### What is being asked
Output only the stretch of the listing that starts at the line containing "orange cheese: 13 -> 12" and ends at the line containing "yellow cheese: 6 -> 5", reproduced exactly with both ends.

### Provided entries
►

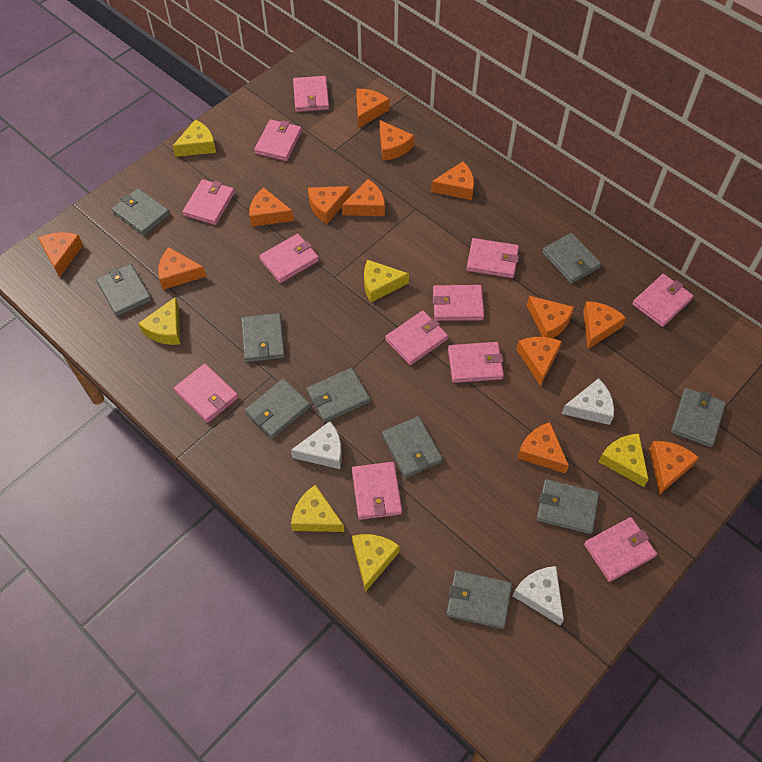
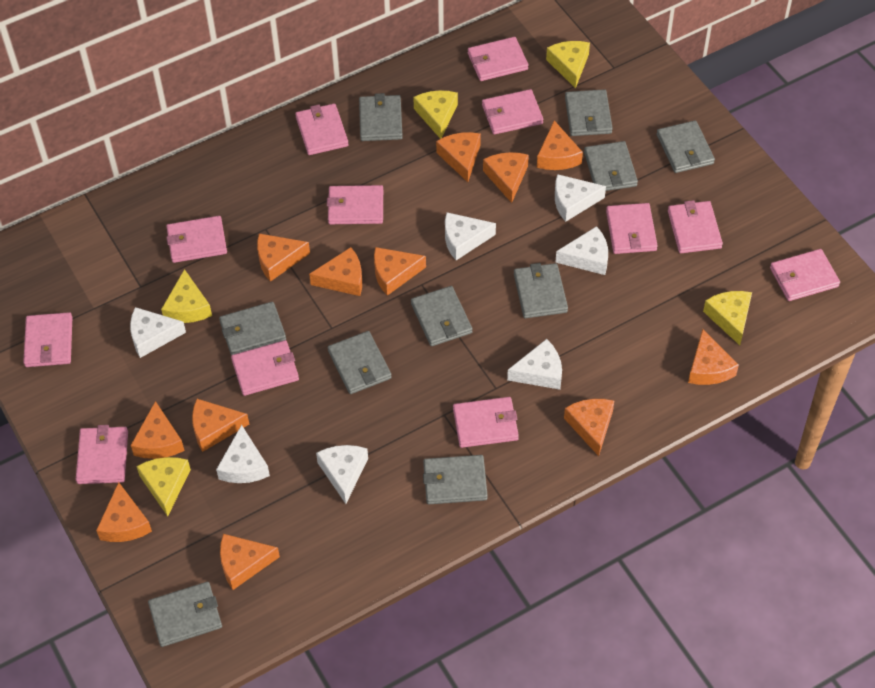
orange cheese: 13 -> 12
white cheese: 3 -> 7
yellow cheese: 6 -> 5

◄
►

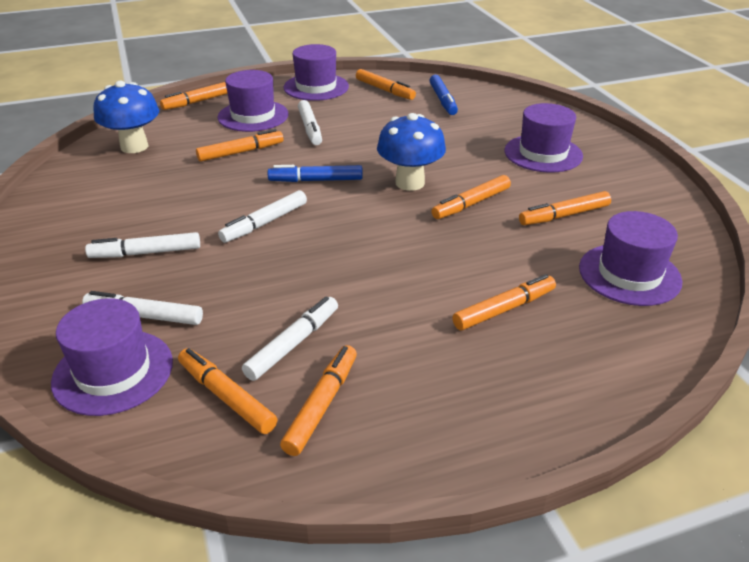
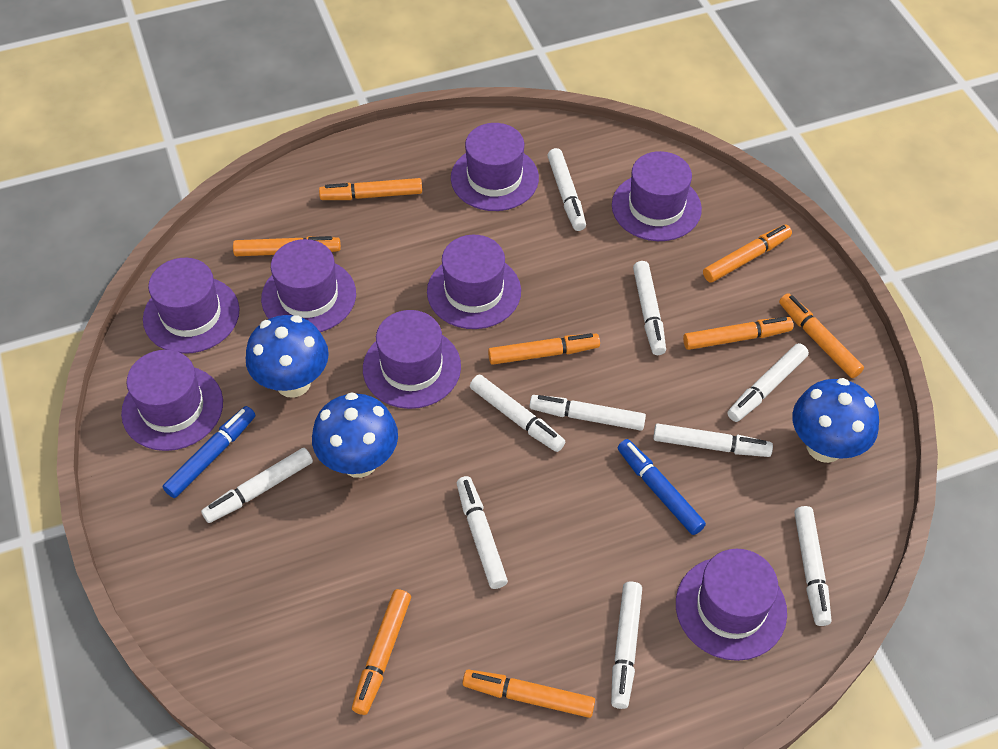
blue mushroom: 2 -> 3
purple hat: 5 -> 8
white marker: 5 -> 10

◄

### Task response
orange cheese: 13 -> 12
white cheese: 3 -> 7
yellow cheese: 6 -> 5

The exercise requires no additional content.